### Problem requirements
Set out exactly every line of the entries below, starting at the line that holds "Clean videos - Stats: [493,144,923,408]" and stopping after the line that holds "For Brian: [112,371,466,568]".

### Task material
=== Section Start ===
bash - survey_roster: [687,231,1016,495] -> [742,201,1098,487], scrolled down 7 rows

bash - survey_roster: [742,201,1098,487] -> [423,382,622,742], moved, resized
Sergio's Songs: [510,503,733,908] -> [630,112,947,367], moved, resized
=== Section End ===
=== Section Start ===
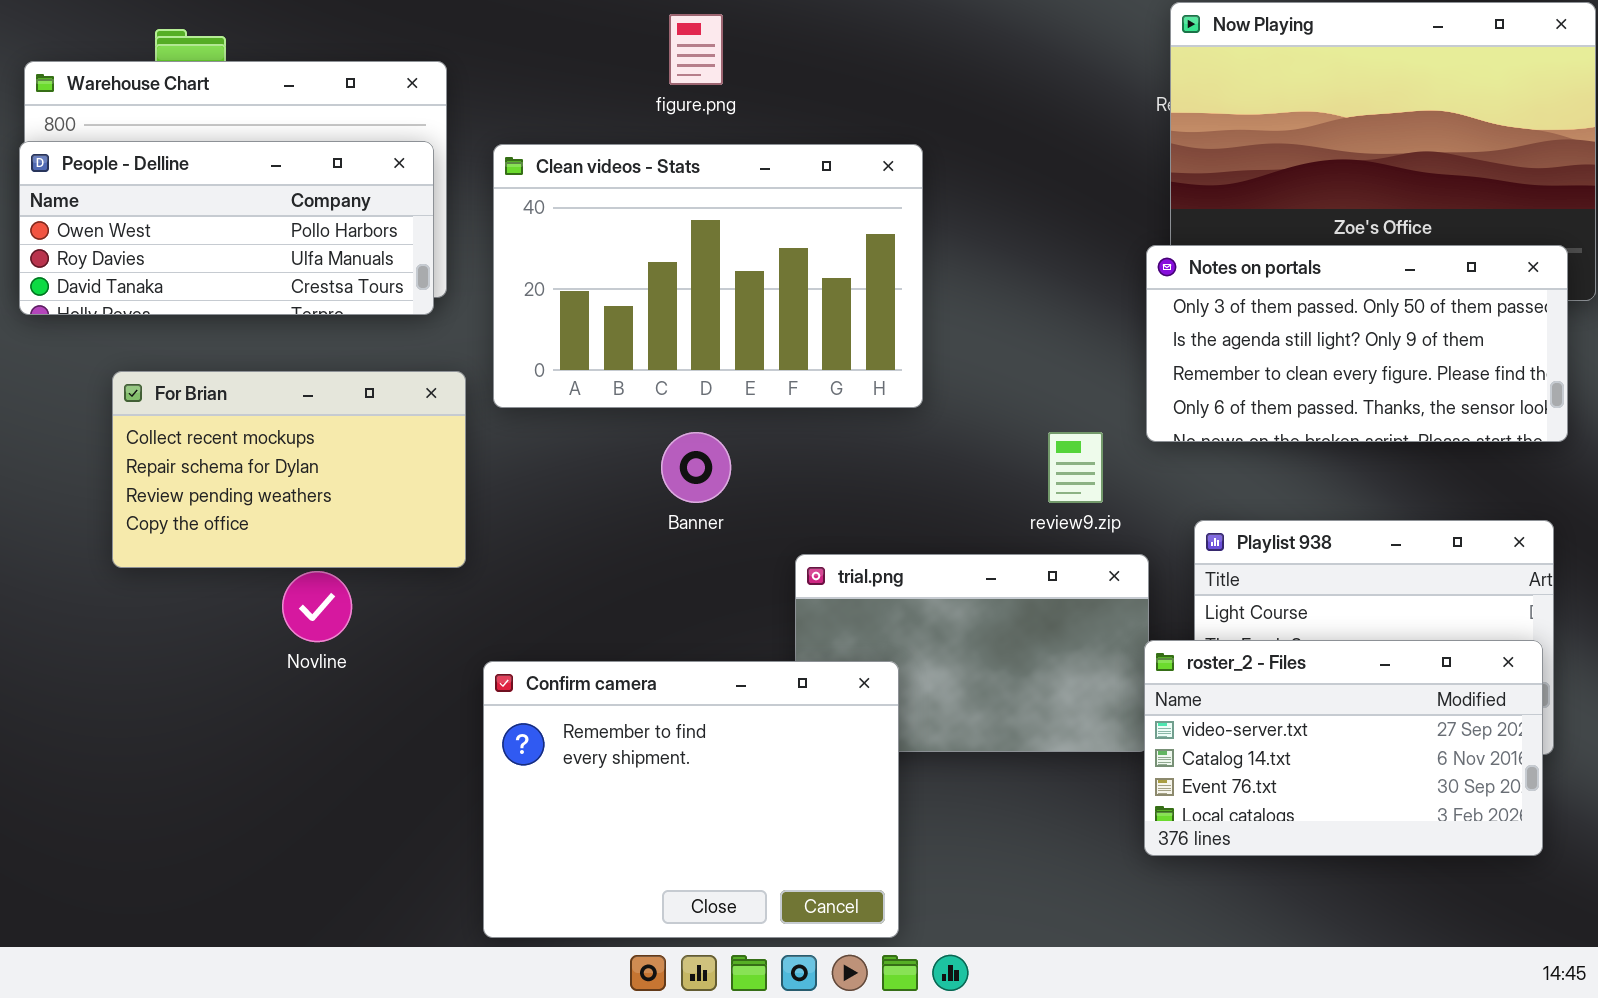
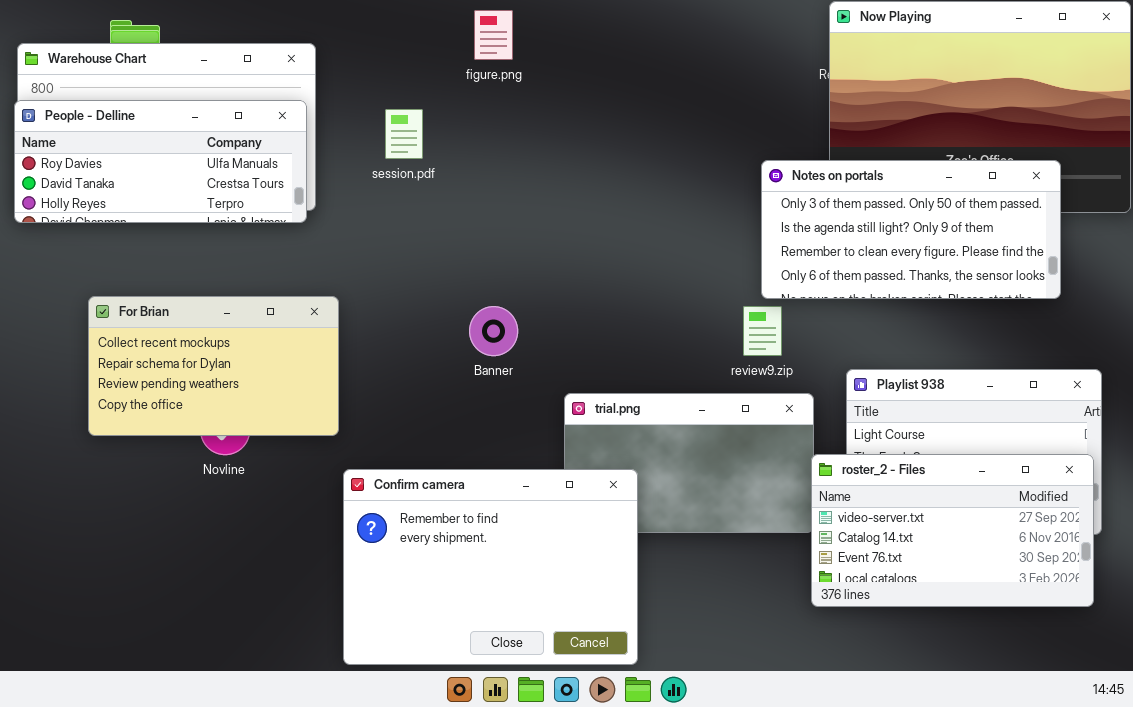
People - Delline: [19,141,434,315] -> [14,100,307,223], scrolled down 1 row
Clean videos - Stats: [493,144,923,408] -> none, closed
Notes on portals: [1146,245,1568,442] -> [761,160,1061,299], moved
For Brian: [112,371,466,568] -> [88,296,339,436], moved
=== Section End ===
### Response below
Clean videos - Stats: [493,144,923,408] -> none, closed
Notes on portals: [1146,245,1568,442] -> [761,160,1061,299], moved
For Brian: [112,371,466,568] -> [88,296,339,436], moved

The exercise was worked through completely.